++++ Raw data

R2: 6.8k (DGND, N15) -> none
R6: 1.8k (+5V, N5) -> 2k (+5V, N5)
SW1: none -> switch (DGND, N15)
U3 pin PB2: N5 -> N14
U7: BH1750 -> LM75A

++++++++

The task »
Would you write out each entry precisely as it is given?

Your solution »
R2: 6.8k (DGND, N15) -> none
R6: 1.8k (+5V, N5) -> 2k (+5V, N5)
SW1: none -> switch (DGND, N15)
U3 pin PB2: N5 -> N14
U7: BH1750 -> LM75A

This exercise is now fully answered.